SOURCE RECORDS ::
--
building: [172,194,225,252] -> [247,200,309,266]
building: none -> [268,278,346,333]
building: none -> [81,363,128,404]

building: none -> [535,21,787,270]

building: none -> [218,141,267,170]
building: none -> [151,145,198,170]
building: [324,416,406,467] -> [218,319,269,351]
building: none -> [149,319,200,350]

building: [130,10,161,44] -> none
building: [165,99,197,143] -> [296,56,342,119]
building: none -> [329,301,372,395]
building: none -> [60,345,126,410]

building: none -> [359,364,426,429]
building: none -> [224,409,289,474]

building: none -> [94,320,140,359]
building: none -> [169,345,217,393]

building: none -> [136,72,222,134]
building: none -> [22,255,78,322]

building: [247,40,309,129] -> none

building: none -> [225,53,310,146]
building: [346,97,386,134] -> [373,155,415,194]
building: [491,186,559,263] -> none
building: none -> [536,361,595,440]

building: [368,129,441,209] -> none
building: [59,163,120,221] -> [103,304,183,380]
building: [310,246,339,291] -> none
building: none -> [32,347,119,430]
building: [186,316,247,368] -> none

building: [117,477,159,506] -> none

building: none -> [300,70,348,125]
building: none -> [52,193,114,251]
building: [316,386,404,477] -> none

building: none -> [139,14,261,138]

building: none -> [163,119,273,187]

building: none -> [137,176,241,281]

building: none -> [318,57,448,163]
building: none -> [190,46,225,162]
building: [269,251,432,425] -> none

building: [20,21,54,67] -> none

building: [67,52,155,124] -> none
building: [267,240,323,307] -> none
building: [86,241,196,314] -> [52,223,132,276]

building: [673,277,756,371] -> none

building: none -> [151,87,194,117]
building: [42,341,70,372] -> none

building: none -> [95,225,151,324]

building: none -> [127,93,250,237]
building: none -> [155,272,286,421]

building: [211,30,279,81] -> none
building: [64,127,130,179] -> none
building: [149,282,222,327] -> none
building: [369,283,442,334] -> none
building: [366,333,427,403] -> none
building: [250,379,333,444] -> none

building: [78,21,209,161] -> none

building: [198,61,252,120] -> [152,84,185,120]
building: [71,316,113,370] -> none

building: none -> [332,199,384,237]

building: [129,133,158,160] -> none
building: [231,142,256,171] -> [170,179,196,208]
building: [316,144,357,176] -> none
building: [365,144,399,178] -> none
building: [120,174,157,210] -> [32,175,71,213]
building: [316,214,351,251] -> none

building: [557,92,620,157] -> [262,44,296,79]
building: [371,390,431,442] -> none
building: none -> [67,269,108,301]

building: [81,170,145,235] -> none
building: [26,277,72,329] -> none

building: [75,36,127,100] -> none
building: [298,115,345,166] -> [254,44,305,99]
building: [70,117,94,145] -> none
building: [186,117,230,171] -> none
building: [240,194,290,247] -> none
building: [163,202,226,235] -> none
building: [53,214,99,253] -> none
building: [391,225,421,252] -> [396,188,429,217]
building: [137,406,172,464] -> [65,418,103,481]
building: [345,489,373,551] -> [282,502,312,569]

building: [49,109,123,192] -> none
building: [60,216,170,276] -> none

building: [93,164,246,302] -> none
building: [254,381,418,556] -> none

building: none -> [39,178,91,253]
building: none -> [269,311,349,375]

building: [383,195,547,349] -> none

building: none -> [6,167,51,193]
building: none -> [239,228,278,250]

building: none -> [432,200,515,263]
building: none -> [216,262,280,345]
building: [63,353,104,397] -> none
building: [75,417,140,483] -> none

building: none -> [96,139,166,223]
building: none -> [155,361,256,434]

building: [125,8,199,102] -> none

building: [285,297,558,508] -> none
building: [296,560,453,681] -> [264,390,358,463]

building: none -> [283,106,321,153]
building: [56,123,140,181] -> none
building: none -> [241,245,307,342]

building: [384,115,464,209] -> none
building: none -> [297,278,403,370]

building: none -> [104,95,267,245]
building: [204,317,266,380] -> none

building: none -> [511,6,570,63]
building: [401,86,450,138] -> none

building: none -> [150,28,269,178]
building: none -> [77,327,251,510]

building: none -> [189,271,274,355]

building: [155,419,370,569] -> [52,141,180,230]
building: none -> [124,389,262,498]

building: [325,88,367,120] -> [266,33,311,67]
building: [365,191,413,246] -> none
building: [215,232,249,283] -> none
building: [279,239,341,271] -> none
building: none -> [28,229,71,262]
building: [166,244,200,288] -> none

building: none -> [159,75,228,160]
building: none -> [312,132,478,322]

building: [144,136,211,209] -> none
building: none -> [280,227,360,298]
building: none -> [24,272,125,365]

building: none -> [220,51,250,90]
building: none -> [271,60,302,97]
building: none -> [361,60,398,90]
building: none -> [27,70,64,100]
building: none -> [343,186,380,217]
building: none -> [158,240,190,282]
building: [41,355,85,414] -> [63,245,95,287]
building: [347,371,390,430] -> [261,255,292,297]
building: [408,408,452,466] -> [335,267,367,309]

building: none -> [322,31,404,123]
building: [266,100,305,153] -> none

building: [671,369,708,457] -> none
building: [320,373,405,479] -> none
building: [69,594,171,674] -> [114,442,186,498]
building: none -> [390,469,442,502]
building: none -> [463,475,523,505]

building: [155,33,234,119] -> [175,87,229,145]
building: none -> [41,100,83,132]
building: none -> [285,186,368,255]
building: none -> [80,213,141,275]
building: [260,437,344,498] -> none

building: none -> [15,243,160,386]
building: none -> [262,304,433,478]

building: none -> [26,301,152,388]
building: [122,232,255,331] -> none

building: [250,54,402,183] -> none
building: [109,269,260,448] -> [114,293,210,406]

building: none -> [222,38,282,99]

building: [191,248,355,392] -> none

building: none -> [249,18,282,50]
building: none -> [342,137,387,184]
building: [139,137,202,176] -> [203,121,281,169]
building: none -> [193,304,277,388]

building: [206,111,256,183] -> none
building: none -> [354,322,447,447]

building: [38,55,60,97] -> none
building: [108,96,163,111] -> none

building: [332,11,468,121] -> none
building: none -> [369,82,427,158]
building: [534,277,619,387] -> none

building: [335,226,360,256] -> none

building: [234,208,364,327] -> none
--
WHAT IS NEEDED ::
Please output the complete data exactly.

EXERCISE OUTPUT ::
building: [172,194,225,252] -> [247,200,309,266]
building: none -> [268,278,346,333]
building: none -> [81,363,128,404]

building: none -> [535,21,787,270]

building: none -> [218,141,267,170]
building: none -> [151,145,198,170]
building: [324,416,406,467] -> [218,319,269,351]
building: none -> [149,319,200,350]

building: [130,10,161,44] -> none
building: [165,99,197,143] -> [296,56,342,119]
building: none -> [329,301,372,395]
building: none -> [60,345,126,410]

building: none -> [359,364,426,429]
building: none -> [224,409,289,474]

building: none -> [94,320,140,359]
building: none -> [169,345,217,393]

building: none -> [136,72,222,134]
building: none -> [22,255,78,322]

building: [247,40,309,129] -> none

building: none -> [225,53,310,146]
building: [346,97,386,134] -> [373,155,415,194]
building: [491,186,559,263] -> none
building: none -> [536,361,595,440]

building: [368,129,441,209] -> none
building: [59,163,120,221] -> [103,304,183,380]
building: [310,246,339,291] -> none
building: none -> [32,347,119,430]
building: [186,316,247,368] -> none

building: [117,477,159,506] -> none

building: none -> [300,70,348,125]
building: none -> [52,193,114,251]
building: [316,386,404,477] -> none

building: none -> [139,14,261,138]

building: none -> [163,119,273,187]

building: none -> [137,176,241,281]

building: none -> [318,57,448,163]
building: none -> [190,46,225,162]
building: [269,251,432,425] -> none

building: [20,21,54,67] -> none

building: [67,52,155,124] -> none
building: [267,240,323,307] -> none
building: [86,241,196,314] -> [52,223,132,276]

building: [673,277,756,371] -> none

building: none -> [151,87,194,117]
building: [42,341,70,372] -> none

building: none -> [95,225,151,324]

building: none -> [127,93,250,237]
building: none -> [155,272,286,421]

building: [211,30,279,81] -> none
building: [64,127,130,179] -> none
building: [149,282,222,327] -> none
building: [369,283,442,334] -> none
building: [366,333,427,403] -> none
building: [250,379,333,444] -> none

building: [78,21,209,161] -> none

building: [198,61,252,120] -> [152,84,185,120]
building: [71,316,113,370] -> none

building: none -> [332,199,384,237]

building: [129,133,158,160] -> none
building: [231,142,256,171] -> [170,179,196,208]
building: [316,144,357,176] -> none
building: [365,144,399,178] -> none
building: [120,174,157,210] -> [32,175,71,213]
building: [316,214,351,251] -> none

building: [557,92,620,157] -> [262,44,296,79]
building: [371,390,431,442] -> none
building: none -> [67,269,108,301]

building: [81,170,145,235] -> none
building: [26,277,72,329] -> none

building: [75,36,127,100] -> none
building: [298,115,345,166] -> [254,44,305,99]
building: [70,117,94,145] -> none
building: [186,117,230,171] -> none
building: [240,194,290,247] -> none
building: [163,202,226,235] -> none
building: [53,214,99,253] -> none
building: [391,225,421,252] -> [396,188,429,217]
building: [137,406,172,464] -> [65,418,103,481]
building: [345,489,373,551] -> [282,502,312,569]

building: [49,109,123,192] -> none
building: [60,216,170,276] -> none

building: [93,164,246,302] -> none
building: [254,381,418,556] -> none

building: none -> [39,178,91,253]
building: none -> [269,311,349,375]

building: [383,195,547,349] -> none

building: none -> [6,167,51,193]
building: none -> [239,228,278,250]

building: none -> [432,200,515,263]
building: none -> [216,262,280,345]
building: [63,353,104,397] -> none
building: [75,417,140,483] -> none

building: none -> [96,139,166,223]
building: none -> [155,361,256,434]

building: [125,8,199,102] -> none

building: [285,297,558,508] -> none
building: [296,560,453,681] -> [264,390,358,463]

building: none -> [283,106,321,153]
building: [56,123,140,181] -> none
building: none -> [241,245,307,342]

building: [384,115,464,209] -> none
building: none -> [297,278,403,370]

building: none -> [104,95,267,245]
building: [204,317,266,380] -> none

building: none -> [511,6,570,63]
building: [401,86,450,138] -> none

building: none -> [150,28,269,178]
building: none -> [77,327,251,510]

building: none -> [189,271,274,355]

building: [155,419,370,569] -> [52,141,180,230]
building: none -> [124,389,262,498]

building: [325,88,367,120] -> [266,33,311,67]
building: [365,191,413,246] -> none
building: [215,232,249,283] -> none
building: [279,239,341,271] -> none
building: none -> [28,229,71,262]
building: [166,244,200,288] -> none

building: none -> [159,75,228,160]
building: none -> [312,132,478,322]

building: [144,136,211,209] -> none
building: none -> [280,227,360,298]
building: none -> [24,272,125,365]

building: none -> [220,51,250,90]
building: none -> [271,60,302,97]
building: none -> [361,60,398,90]
building: none -> [27,70,64,100]
building: none -> [343,186,380,217]
building: none -> [158,240,190,282]
building: [41,355,85,414] -> [63,245,95,287]
building: [347,371,390,430] -> [261,255,292,297]
building: [408,408,452,466] -> [335,267,367,309]

building: none -> [322,31,404,123]
building: [266,100,305,153] -> none

building: [671,369,708,457] -> none
building: [320,373,405,479] -> none
building: [69,594,171,674] -> [114,442,186,498]
building: none -> [390,469,442,502]
building: none -> [463,475,523,505]

building: [155,33,234,119] -> [175,87,229,145]
building: none -> [41,100,83,132]
building: none -> [285,186,368,255]
building: none -> [80,213,141,275]
building: [260,437,344,498] -> none

building: none -> [15,243,160,386]
building: none -> [262,304,433,478]

building: none -> [26,301,152,388]
building: [122,232,255,331] -> none

building: [250,54,402,183] -> none
building: [109,269,260,448] -> [114,293,210,406]

building: none -> [222,38,282,99]

building: [191,248,355,392] -> none

building: none -> [249,18,282,50]
building: none -> [342,137,387,184]
building: [139,137,202,176] -> [203,121,281,169]
building: none -> [193,304,277,388]

building: [206,111,256,183] -> none
building: none -> [354,322,447,447]

building: [38,55,60,97] -> none
building: [108,96,163,111] -> none

building: [332,11,468,121] -> none
building: none -> [369,82,427,158]
building: [534,277,619,387] -> none

building: [335,226,360,256] -> none

building: [234,208,364,327] -> none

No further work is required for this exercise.